▶ **Task item**
Return, word for word, the lines of the listing below from the one with "none -> yellow brick C3 level 1" through the one with "none -> yellow brick E4 level 1", and no other lines.

▶ **Dataset records**
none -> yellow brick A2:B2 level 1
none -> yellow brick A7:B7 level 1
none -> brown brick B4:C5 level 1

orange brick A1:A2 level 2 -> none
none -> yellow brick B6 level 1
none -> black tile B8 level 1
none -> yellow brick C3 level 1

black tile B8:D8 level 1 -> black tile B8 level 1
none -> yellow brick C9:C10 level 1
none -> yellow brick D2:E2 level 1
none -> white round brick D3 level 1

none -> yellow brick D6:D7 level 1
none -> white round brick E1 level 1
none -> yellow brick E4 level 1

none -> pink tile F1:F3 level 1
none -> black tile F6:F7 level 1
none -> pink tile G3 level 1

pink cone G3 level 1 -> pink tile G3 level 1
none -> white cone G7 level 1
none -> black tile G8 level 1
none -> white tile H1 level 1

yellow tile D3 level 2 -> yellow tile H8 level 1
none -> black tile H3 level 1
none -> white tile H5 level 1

--

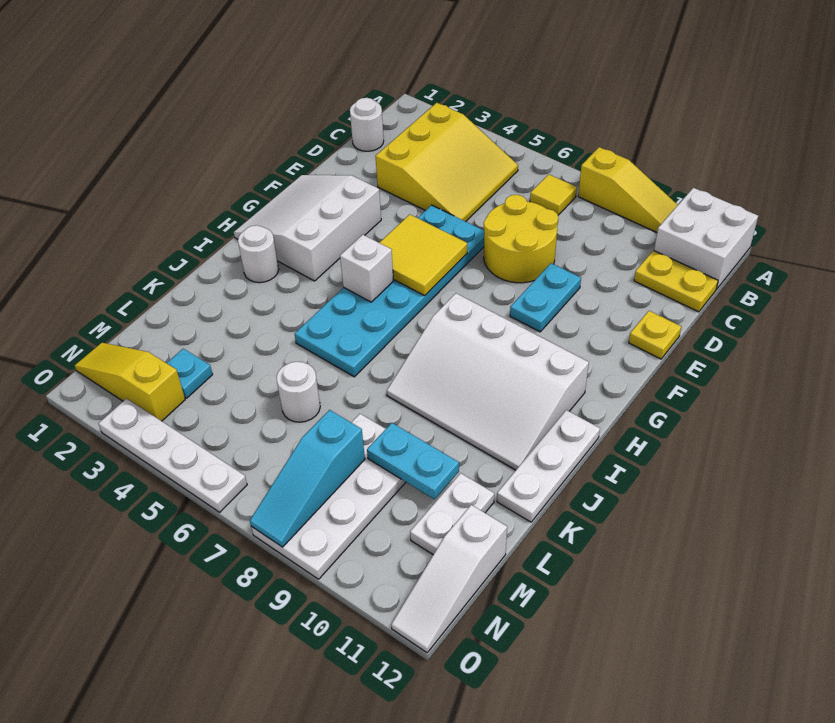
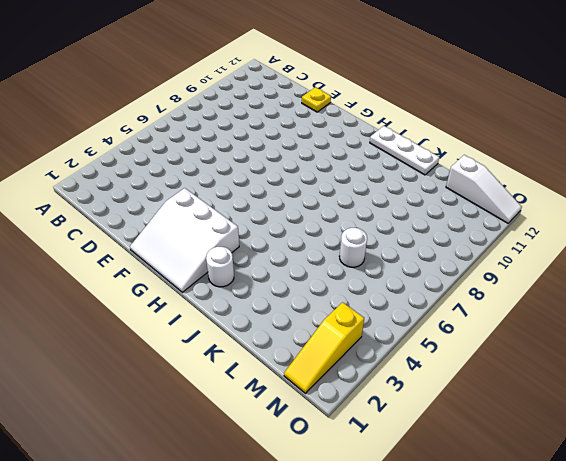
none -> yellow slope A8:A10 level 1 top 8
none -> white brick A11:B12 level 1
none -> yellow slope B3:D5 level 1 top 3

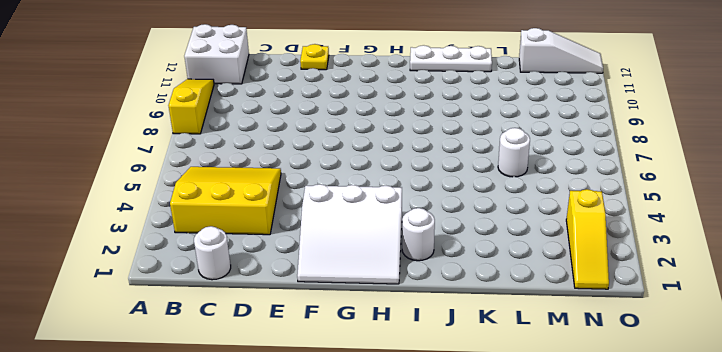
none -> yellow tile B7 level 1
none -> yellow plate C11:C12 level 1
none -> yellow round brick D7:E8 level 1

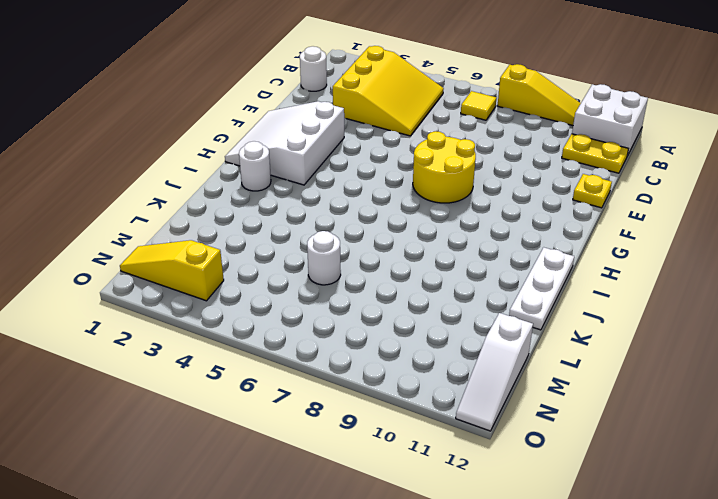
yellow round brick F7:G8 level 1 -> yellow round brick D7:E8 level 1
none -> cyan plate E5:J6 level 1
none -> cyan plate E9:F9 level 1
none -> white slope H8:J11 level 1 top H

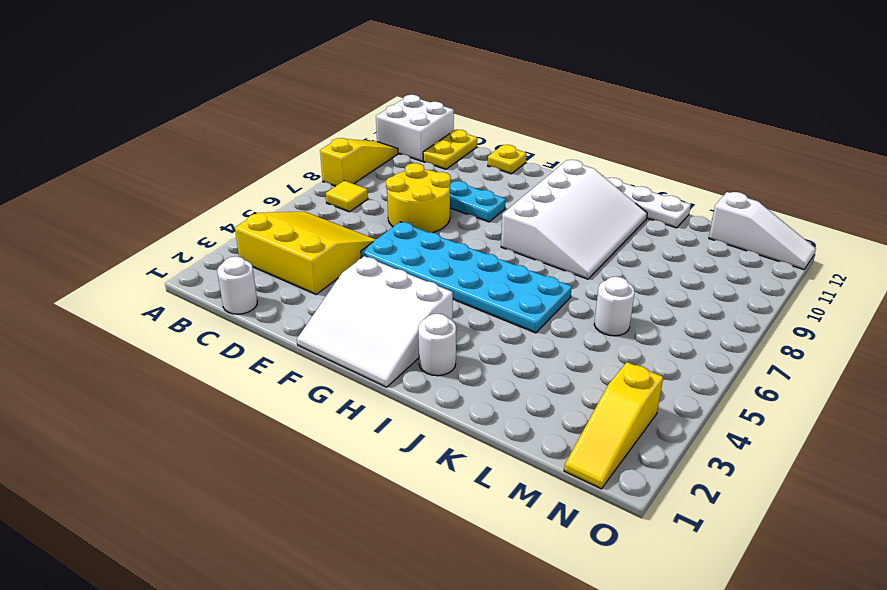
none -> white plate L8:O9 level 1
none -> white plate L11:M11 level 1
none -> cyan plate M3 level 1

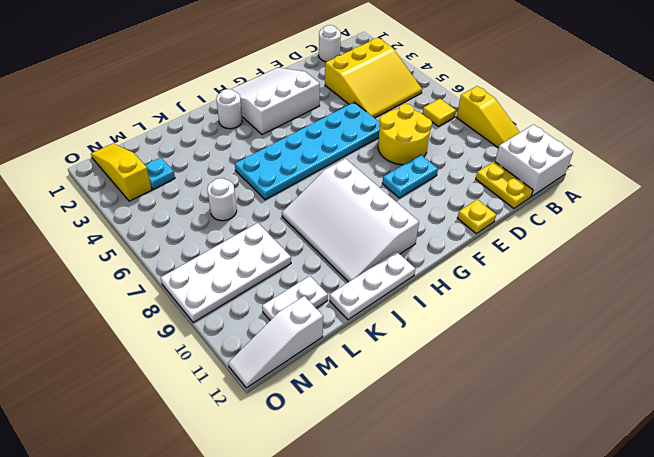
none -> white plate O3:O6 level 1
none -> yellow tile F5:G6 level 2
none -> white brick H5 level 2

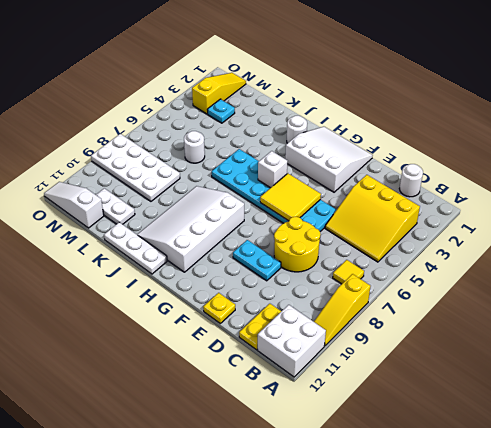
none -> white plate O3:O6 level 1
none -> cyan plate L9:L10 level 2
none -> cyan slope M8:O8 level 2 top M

==

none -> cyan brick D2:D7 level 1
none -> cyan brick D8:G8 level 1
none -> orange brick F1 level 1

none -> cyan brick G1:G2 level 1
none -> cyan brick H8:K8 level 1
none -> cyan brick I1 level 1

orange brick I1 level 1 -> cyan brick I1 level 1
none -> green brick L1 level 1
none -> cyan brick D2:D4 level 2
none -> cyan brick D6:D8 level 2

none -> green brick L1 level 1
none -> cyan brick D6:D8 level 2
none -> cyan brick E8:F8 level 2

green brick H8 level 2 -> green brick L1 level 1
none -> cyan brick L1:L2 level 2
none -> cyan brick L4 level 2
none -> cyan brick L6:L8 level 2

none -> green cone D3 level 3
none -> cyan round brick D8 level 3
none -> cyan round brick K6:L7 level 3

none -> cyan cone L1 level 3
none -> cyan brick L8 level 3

▶ **Reply**
none -> yellow brick C3 level 1

black tile B8:D8 level 1 -> black tile B8 level 1
none -> yellow brick C9:C10 level 1
none -> yellow brick D2:E2 level 1
none -> white round brick D3 level 1

none -> yellow brick D6:D7 level 1
none -> white round brick E1 level 1
none -> yellow brick E4 level 1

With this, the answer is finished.